From the records below, please extract every line that contains the string "road" and copy each one out in full.

※

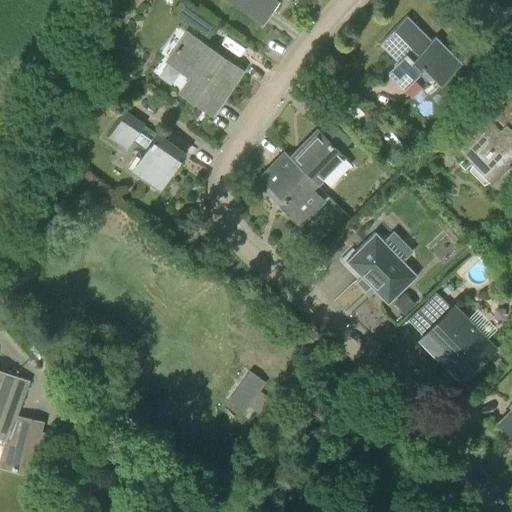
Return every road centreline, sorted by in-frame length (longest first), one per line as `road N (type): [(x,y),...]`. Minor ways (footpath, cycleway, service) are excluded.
road 1 (residential): [(511,507),(257,235),(243,204),(256,136),(346,0)]
road 2 (residential): [(0,218),(104,0)]
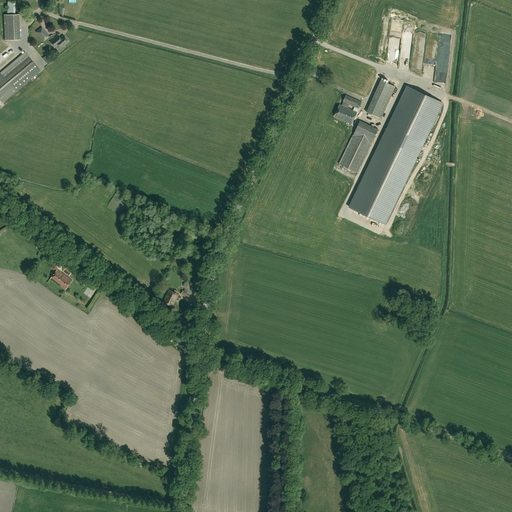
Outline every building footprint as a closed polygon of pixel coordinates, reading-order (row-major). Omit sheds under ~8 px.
[(5,40),(20,40),(19,14),(4,15),(5,40)] [(44,41),(50,37),(42,27),(36,32),(44,41)] [(57,37),(51,42),(56,48),(59,45),(61,48),(69,42),(64,36),(60,39),(59,39),(57,37)] [(11,47),(3,54),(8,59),(16,53),(11,47)] [(25,52),(1,73),(0,73),(0,98),(3,103),(41,71),(25,52)] [(381,118),(395,86),(381,80),(366,112),(381,118)] [(443,103),(407,86),(349,207),(385,224),(443,103)] [(357,112),(348,108),(349,105),(359,109),(362,102),(346,95),(343,101),(344,102),(342,105),(340,104),(335,116),(352,124),(357,112)] [(377,130),(373,128),(359,122),(359,123),(340,163),(358,172),(377,130)] [(50,256),(46,261),(51,265),(55,260),(50,256)] [(63,272),(69,276),(72,271),(67,267),(63,272)] [(51,279),(65,290),(72,281),(57,270),(51,279)] [(186,288),(184,290),(183,290),(181,294),(190,299),(192,295),(195,289),(191,286),(190,283),(188,282),(185,282),(183,285),(184,288),(186,288)] [(172,306),(179,294),(169,289),(163,301),(172,306)]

※

_Answer_:
Return every road centreline, sorted by in-frame length (longest first), one per line as `road N (type): [(x,y),...]`. Minor ways (footpath, cycleway, service) are excluded.
road 1 (residential): [(511,507),(257,235),(243,204),(256,136),(346,0)]
road 2 (residential): [(0,218),(104,0)]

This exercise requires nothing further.